YOUR ASSIGNMENT: For this exercise, copy each line of the records that contains the word "brown".

--- EXTRACTED MATERIAL Enclosed Below ---

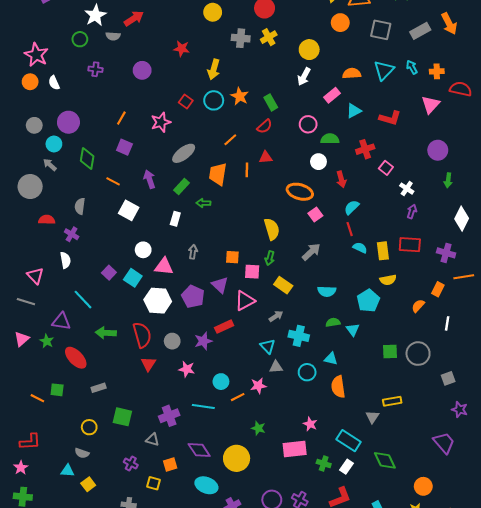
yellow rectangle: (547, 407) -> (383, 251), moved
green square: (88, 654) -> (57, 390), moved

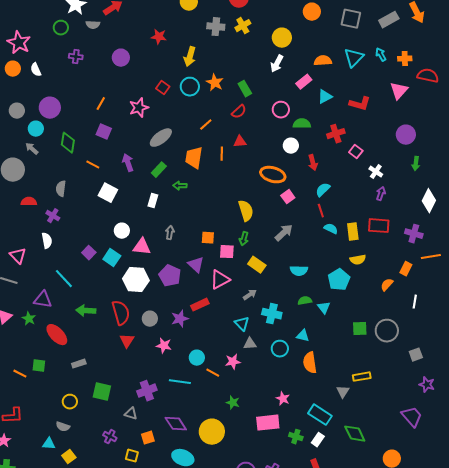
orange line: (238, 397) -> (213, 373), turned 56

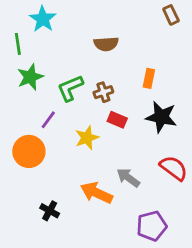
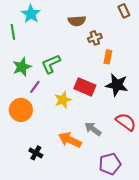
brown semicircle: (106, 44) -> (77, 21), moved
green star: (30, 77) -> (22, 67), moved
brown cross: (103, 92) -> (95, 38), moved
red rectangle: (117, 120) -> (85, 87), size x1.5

--- End of Enclosed EXTRACTED MATERIAL ---

WRITTEN SOLUTION:
brown semicircle: (106, 44) -> (77, 21), moved
brown cross: (103, 92) -> (95, 38), moved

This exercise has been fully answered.